Only lines that contain the word "moved" are to be returned from the data below.

▸ Data for the task
* * * * * * *
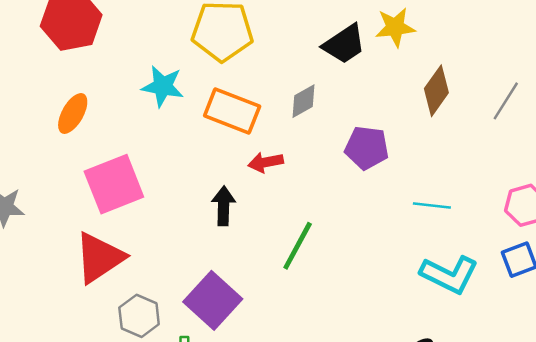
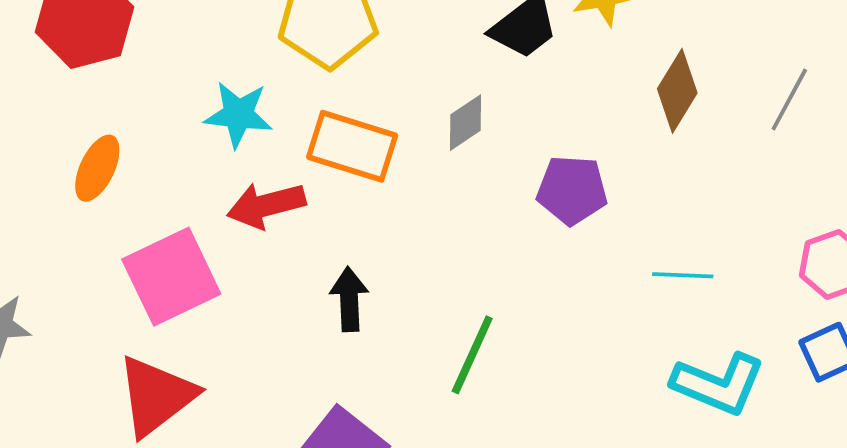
red arrow: (266, 162) -> (266, 205), moved, size x1.4

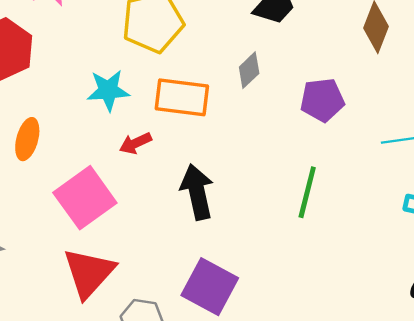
red arrow: (266, 205) -> (135, 143), size x0.7
black arrow: (349, 299) -> (197, 192), size x1.4
green line: (472, 355) -> (307, 192), moved

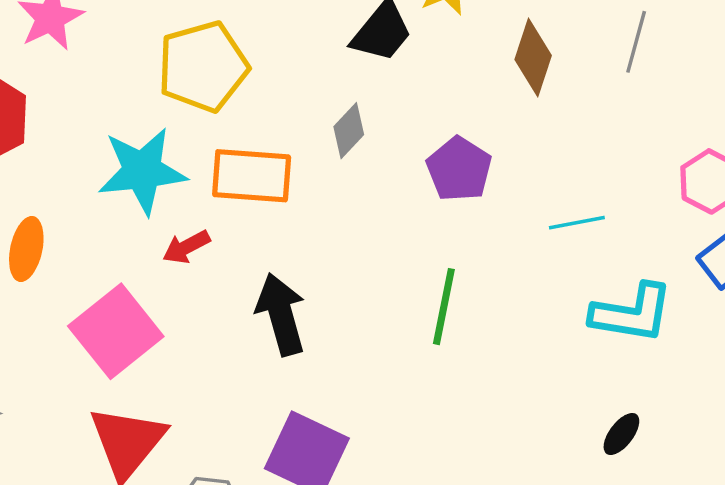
cyan star: (108, 90) -> (142, 171), size x1.4
purple pentagon: (322, 100) -> (459, 169), turned -30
* * * * * * *
▸ Result for this task
red arrow: (266, 162) -> (266, 205), moved, size x1.4
green line: (472, 355) -> (307, 192), moved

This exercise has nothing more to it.